╔══

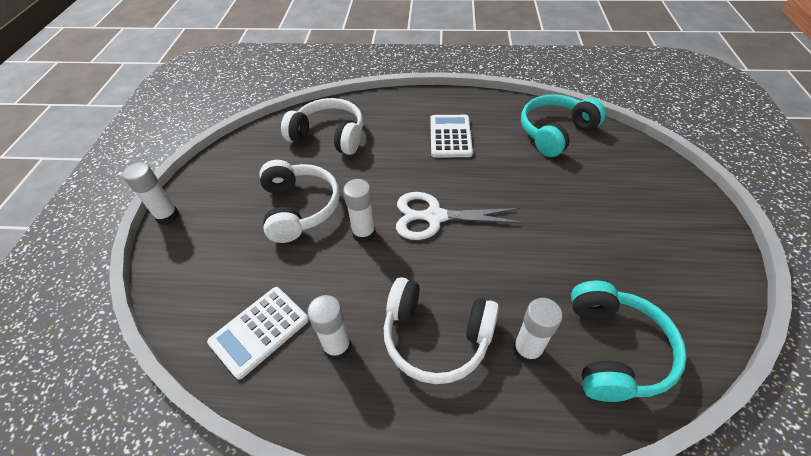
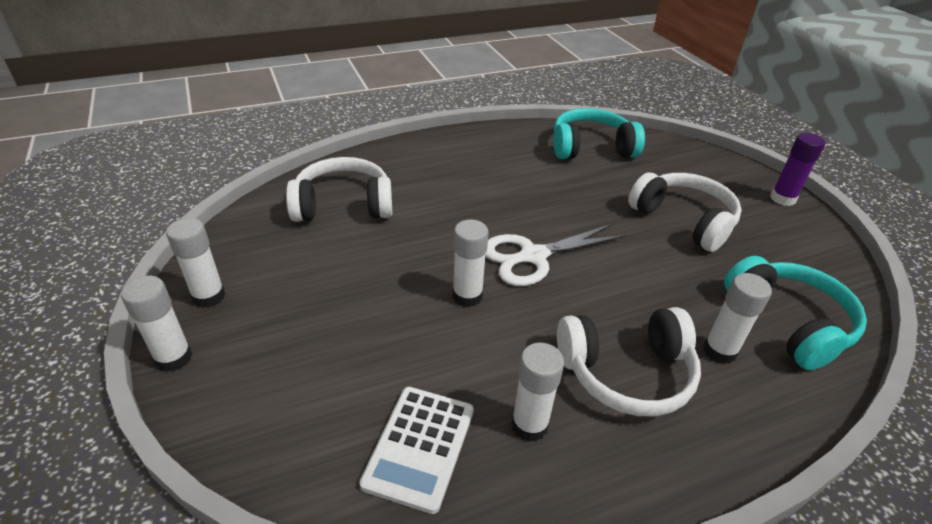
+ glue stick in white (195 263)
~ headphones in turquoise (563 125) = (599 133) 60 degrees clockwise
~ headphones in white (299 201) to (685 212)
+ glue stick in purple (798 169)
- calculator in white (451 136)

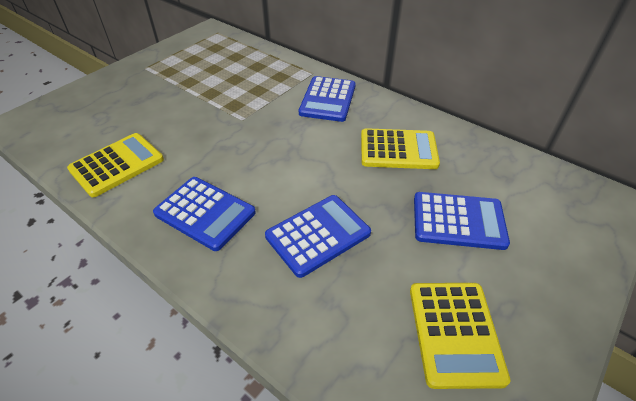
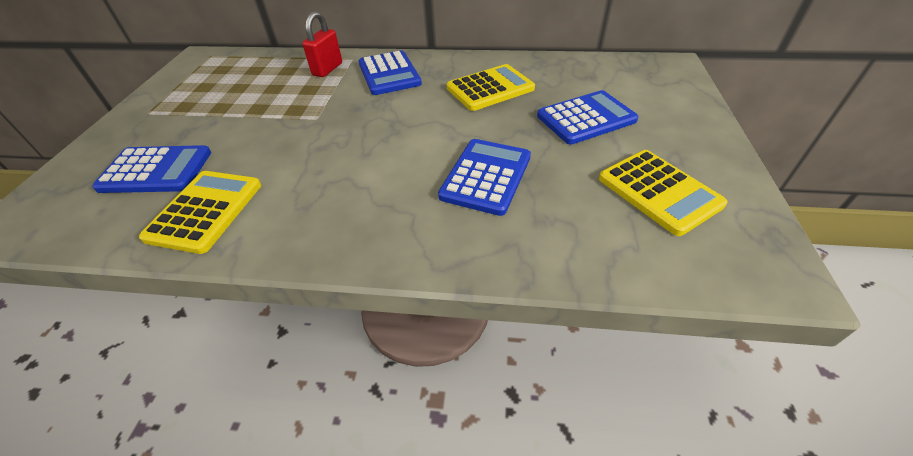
~ calculator in blue (204 214) to (151 169)
+ padlock in red (322 44)

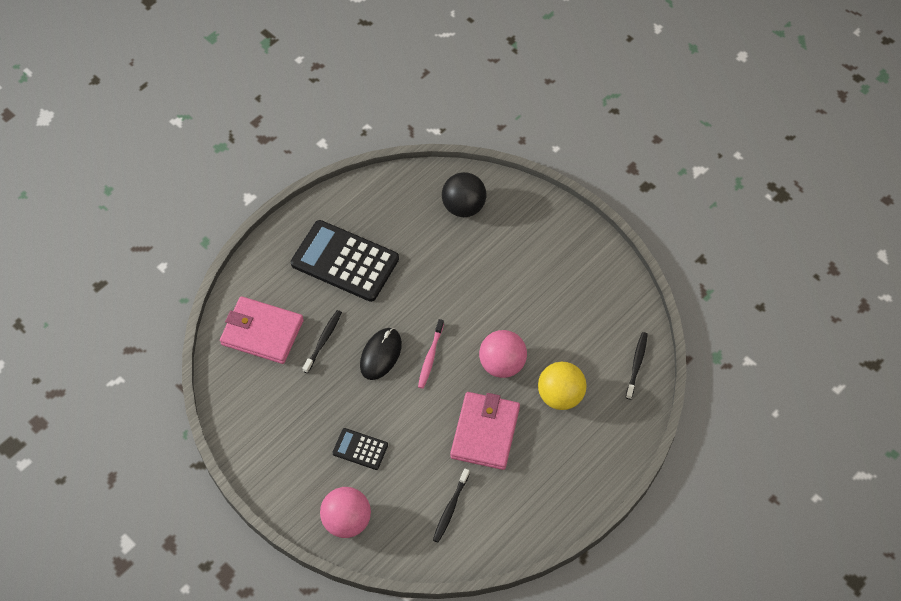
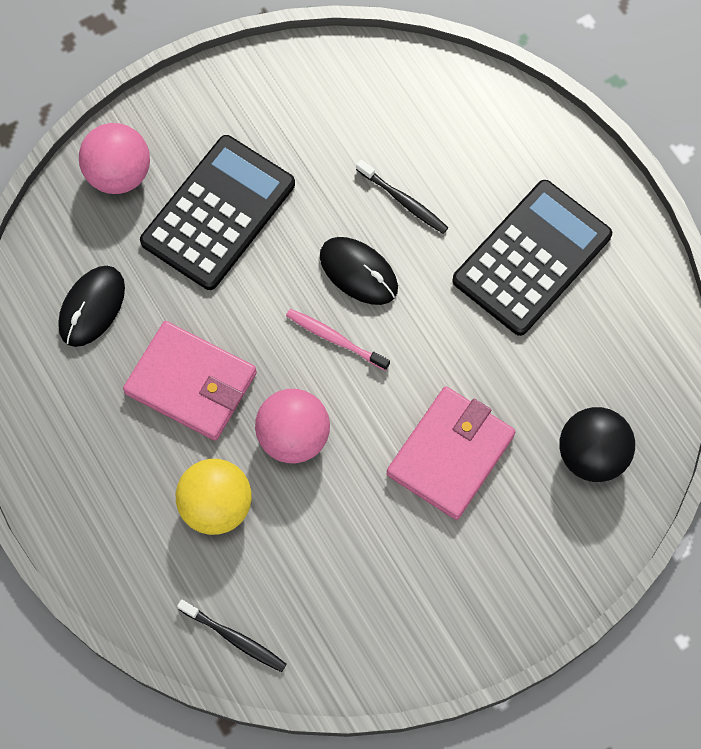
~ toothbrush in black (451 506) to mouse in black (91 306)
~ calculator in black (360 449) = (217 212) x2.07
~ wallet in pink (262 330) to (451 453)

╚══

### Exercise goal
Please reproduce exactly, and nothing more, the lines from the one containing "- calculator in white (451 136)" through the last line of the entries, both included; pictures stay out.

### Answer box
- calculator in white (451 136)

~ calculator in blue (204 214) to (151 169)
+ padlock in red (322 44)

~ toothbrush in black (451 506) to mouse in black (91 306)
~ calculator in black (360 449) = (217 212) x2.07
~ wallet in pink (262 330) to (451 453)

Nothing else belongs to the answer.